--- What the task asks ---
Find the line with "BZ1: buzzer (plus +15V, minus OUT) -> none" in the records below. Copy it and every line after it, up to and including the line with "R11: 680 (0V, BR_L) -> 680 (BR_L, STG)".

--- Data records ---
·····
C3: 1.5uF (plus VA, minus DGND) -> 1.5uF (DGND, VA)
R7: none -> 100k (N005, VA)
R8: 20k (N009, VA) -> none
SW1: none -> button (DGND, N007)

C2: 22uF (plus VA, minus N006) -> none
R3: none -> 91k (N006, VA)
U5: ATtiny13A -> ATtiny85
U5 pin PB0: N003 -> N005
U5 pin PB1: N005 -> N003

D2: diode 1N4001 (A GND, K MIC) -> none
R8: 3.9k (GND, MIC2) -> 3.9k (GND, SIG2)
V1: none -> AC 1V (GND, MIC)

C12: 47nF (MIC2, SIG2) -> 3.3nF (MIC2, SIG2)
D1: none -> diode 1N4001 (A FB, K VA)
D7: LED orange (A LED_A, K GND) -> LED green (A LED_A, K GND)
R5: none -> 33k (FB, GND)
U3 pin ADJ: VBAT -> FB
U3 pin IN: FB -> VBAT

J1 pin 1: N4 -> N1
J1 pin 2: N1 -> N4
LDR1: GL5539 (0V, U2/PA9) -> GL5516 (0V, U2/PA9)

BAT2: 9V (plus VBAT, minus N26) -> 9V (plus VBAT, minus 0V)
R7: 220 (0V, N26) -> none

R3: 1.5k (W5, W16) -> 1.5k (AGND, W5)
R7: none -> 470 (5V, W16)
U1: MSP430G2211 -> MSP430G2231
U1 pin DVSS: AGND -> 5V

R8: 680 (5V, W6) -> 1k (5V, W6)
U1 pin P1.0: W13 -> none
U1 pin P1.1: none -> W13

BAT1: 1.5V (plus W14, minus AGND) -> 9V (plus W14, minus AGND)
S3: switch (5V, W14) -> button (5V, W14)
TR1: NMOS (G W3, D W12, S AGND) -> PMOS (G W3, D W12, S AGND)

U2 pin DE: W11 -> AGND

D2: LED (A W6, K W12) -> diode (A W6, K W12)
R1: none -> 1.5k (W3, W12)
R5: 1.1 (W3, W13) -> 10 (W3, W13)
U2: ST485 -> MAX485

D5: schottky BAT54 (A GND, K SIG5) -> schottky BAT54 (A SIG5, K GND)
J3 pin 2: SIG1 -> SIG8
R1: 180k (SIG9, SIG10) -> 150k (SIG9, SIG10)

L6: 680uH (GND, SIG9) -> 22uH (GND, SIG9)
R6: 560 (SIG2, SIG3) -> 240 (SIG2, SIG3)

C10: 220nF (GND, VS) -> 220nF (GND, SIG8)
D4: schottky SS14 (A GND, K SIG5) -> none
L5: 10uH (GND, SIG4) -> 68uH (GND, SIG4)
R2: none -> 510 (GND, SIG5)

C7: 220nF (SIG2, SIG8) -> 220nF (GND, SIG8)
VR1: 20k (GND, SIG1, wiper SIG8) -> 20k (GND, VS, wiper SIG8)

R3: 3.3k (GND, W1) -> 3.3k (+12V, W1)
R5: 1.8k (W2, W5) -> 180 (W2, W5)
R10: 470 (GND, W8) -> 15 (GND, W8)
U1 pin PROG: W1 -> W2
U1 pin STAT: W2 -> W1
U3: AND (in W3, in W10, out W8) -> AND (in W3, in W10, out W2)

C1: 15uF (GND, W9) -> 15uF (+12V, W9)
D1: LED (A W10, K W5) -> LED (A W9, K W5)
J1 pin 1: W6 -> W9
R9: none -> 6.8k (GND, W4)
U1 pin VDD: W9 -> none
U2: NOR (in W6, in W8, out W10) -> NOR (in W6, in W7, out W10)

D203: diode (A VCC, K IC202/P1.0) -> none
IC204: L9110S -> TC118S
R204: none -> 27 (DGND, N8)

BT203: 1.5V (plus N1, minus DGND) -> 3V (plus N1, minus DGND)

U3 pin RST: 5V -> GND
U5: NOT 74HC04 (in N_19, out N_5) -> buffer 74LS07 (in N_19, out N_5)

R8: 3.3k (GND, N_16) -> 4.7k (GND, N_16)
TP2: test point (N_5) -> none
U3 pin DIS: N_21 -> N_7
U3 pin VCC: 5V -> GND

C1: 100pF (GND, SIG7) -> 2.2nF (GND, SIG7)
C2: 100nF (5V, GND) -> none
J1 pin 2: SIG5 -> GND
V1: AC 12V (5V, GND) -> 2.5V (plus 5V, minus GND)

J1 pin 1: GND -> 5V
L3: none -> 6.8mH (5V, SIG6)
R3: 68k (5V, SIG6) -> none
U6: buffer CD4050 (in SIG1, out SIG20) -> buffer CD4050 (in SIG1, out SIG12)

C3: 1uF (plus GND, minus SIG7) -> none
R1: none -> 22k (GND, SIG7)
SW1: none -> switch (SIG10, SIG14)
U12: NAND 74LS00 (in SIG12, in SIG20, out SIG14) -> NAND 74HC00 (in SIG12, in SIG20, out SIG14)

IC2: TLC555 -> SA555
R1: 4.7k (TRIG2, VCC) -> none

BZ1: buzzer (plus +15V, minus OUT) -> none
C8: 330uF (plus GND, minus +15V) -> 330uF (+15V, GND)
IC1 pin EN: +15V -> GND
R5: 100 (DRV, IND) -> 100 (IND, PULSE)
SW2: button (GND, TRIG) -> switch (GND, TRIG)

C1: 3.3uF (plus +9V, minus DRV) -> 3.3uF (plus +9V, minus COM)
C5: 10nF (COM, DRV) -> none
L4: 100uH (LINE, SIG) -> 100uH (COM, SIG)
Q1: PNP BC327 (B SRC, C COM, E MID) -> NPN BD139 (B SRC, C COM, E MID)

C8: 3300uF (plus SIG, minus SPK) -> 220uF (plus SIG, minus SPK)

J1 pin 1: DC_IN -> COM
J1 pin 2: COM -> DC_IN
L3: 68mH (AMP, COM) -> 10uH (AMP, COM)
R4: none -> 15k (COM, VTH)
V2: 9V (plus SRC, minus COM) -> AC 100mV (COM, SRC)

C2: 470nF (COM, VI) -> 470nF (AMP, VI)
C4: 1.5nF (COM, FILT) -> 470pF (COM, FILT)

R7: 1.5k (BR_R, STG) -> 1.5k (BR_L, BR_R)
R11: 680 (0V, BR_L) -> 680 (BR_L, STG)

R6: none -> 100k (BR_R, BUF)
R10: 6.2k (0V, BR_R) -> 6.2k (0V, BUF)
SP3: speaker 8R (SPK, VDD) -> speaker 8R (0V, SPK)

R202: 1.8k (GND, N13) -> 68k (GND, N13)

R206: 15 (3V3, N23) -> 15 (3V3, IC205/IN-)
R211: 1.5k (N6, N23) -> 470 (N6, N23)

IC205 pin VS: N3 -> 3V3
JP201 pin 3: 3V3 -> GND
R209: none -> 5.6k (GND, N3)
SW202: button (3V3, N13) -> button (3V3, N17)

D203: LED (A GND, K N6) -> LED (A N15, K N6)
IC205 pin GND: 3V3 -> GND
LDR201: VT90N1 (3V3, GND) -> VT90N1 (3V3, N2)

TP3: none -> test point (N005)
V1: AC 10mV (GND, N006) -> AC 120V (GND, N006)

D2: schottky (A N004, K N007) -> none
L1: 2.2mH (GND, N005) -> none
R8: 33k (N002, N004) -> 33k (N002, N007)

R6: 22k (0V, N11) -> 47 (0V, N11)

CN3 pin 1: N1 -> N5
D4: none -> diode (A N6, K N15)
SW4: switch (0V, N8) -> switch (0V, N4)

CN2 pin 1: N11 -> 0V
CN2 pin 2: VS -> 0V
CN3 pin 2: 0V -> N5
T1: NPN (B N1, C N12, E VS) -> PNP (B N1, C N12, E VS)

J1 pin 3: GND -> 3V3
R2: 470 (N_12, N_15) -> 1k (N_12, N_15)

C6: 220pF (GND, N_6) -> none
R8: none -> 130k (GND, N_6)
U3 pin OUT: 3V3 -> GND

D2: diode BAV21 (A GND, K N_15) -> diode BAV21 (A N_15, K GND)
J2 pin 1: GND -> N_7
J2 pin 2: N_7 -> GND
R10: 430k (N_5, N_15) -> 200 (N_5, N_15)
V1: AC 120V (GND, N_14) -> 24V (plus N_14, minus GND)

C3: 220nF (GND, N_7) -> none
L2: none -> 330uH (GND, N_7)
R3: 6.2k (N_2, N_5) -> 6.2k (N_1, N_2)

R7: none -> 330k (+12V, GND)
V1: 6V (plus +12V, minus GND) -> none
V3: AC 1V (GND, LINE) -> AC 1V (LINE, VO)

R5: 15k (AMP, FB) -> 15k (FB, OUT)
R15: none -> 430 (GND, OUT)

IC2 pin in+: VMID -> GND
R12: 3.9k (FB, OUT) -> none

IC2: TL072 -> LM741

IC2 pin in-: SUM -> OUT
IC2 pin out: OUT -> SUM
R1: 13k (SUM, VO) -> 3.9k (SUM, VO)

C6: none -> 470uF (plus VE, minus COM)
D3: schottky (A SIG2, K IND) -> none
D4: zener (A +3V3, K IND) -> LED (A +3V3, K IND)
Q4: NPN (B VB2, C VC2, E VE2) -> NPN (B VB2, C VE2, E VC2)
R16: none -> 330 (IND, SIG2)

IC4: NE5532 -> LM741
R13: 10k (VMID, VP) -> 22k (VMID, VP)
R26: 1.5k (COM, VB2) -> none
·····
--- Task answer ---
BZ1: buzzer (plus +15V, minus OUT) -> none
C8: 330uF (plus GND, minus +15V) -> 330uF (+15V, GND)
IC1 pin EN: +15V -> GND
R5: 100 (DRV, IND) -> 100 (IND, PULSE)
SW2: button (GND, TRIG) -> switch (GND, TRIG)

C1: 3.3uF (plus +9V, minus DRV) -> 3.3uF (plus +9V, minus COM)
C5: 10nF (COM, DRV) -> none
L4: 100uH (LINE, SIG) -> 100uH (COM, SIG)
Q1: PNP BC327 (B SRC, C COM, E MID) -> NPN BD139 (B SRC, C COM, E MID)

C8: 3300uF (plus SIG, minus SPK) -> 220uF (plus SIG, minus SPK)

J1 pin 1: DC_IN -> COM
J1 pin 2: COM -> DC_IN
L3: 68mH (AMP, COM) -> 10uH (AMP, COM)
R4: none -> 15k (COM, VTH)
V2: 9V (plus SRC, minus COM) -> AC 100mV (COM, SRC)

C2: 470nF (COM, VI) -> 470nF (AMP, VI)
C4: 1.5nF (COM, FILT) -> 470pF (COM, FILT)

R7: 1.5k (BR_R, STG) -> 1.5k (BR_L, BR_R)
R11: 680 (0V, BR_L) -> 680 (BR_L, STG)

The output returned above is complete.